======== RECORDS PROVIDED

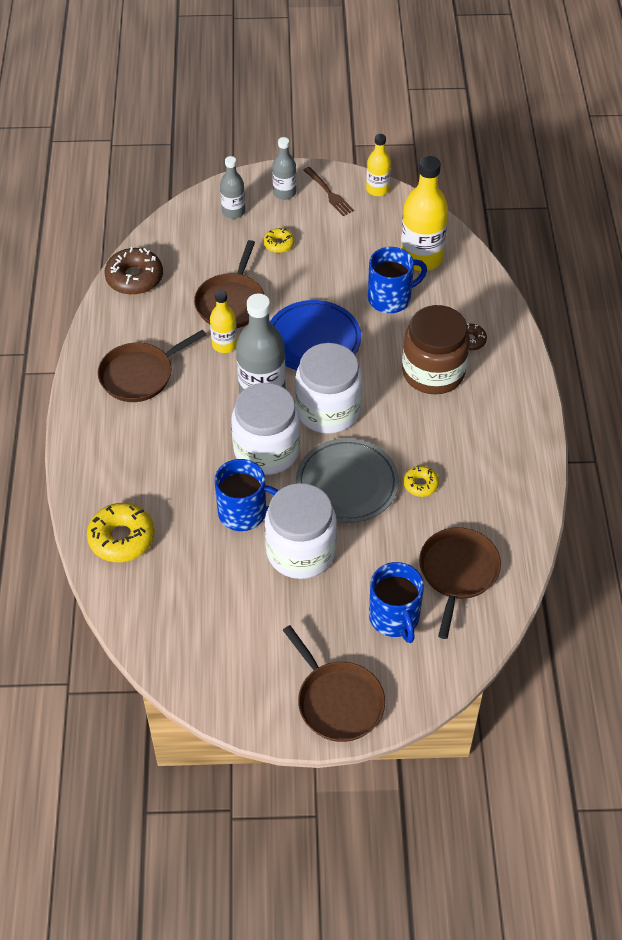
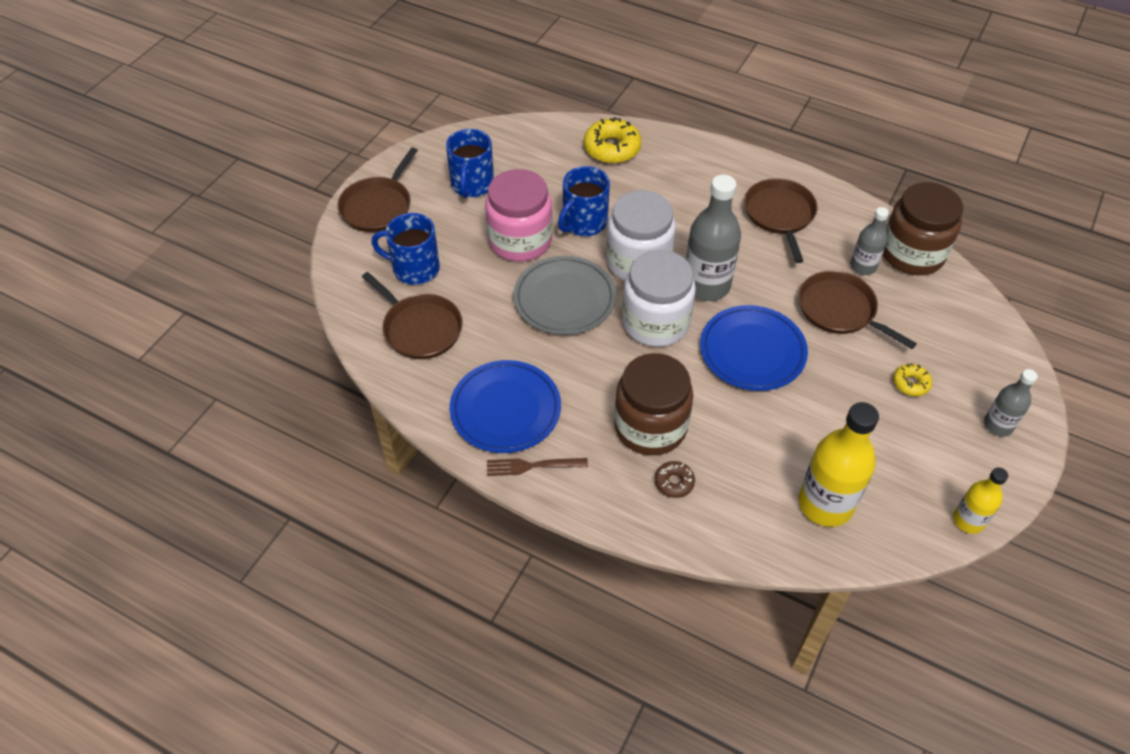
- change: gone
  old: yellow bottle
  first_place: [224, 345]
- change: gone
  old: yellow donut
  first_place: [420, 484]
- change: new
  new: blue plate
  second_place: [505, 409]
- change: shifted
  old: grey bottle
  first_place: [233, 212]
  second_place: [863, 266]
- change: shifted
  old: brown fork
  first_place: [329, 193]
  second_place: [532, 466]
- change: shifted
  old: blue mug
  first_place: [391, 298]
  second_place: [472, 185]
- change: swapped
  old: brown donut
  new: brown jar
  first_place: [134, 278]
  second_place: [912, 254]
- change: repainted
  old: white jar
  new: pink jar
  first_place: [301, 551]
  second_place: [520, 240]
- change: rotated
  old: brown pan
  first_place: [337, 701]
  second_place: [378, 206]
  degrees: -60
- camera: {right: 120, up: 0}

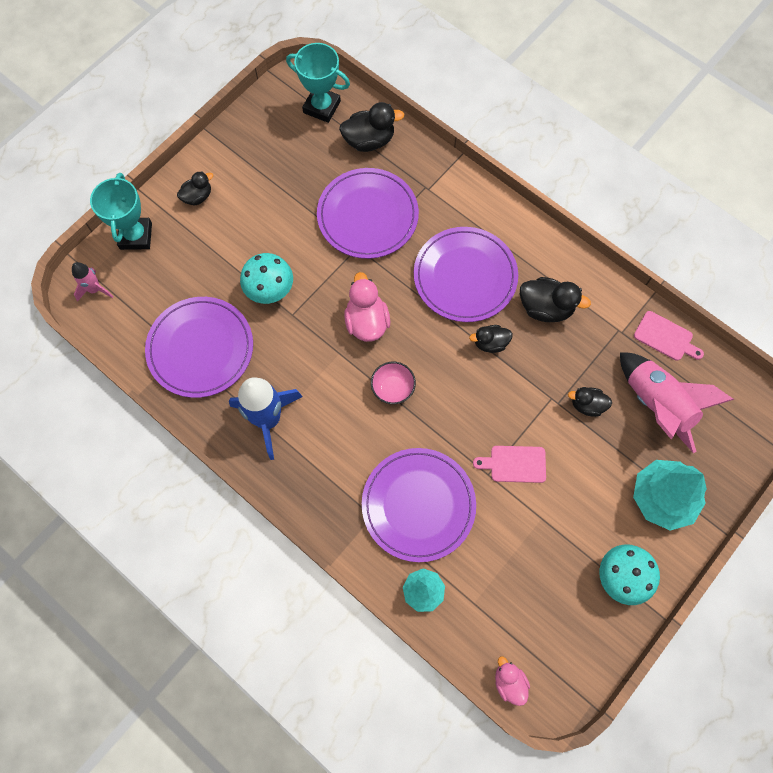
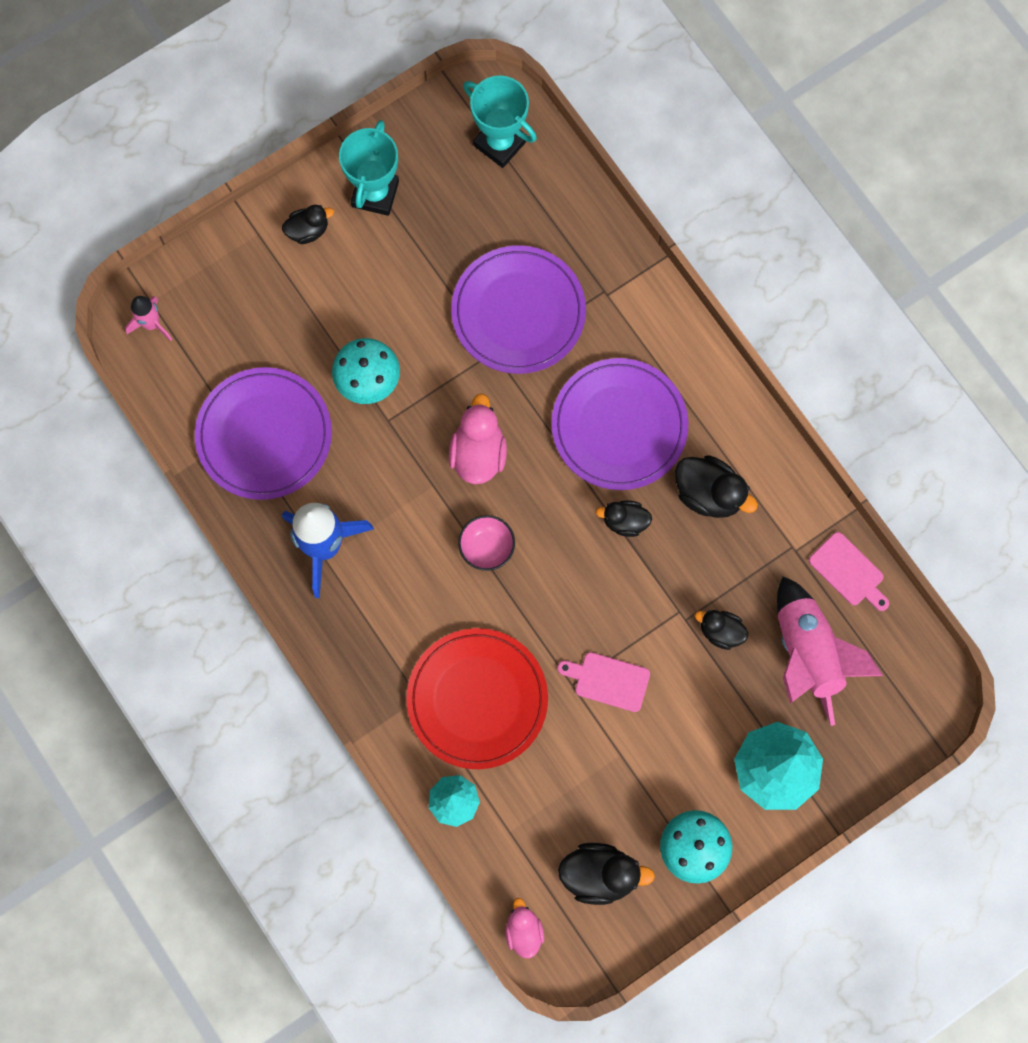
- change: shifted
  old: turquoise trophy
  first_place: [136, 236]
  second_place: [375, 194]
- change: shifted
  old: black duck
  first_place: [369, 140]
  second_place: [599, 874]
- change: repainted
  old: purple plate
  new: red plate
  first_place: [418, 505]
  second_place: [477, 699]
- camera: {right: 15, up: 5}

================

EXERCISE DESCRIPTION: Retype the entries above exactly. Stop after the line containing "degrees: -60", and omit the pictures.

ANSWER FOR THE TASK:
- change: gone
  old: yellow bottle
  first_place: [224, 345]
- change: gone
  old: yellow donut
  first_place: [420, 484]
- change: new
  new: blue plate
  second_place: [505, 409]
- change: shifted
  old: grey bottle
  first_place: [233, 212]
  second_place: [863, 266]
- change: shifted
  old: brown fork
  first_place: [329, 193]
  second_place: [532, 466]
- change: shifted
  old: blue mug
  first_place: [391, 298]
  second_place: [472, 185]
- change: swapped
  old: brown donut
  new: brown jar
  first_place: [134, 278]
  second_place: [912, 254]
- change: repainted
  old: white jar
  new: pink jar
  first_place: [301, 551]
  second_place: [520, 240]
- change: rotated
  old: brown pan
  first_place: [337, 701]
  second_place: [378, 206]
  degrees: -60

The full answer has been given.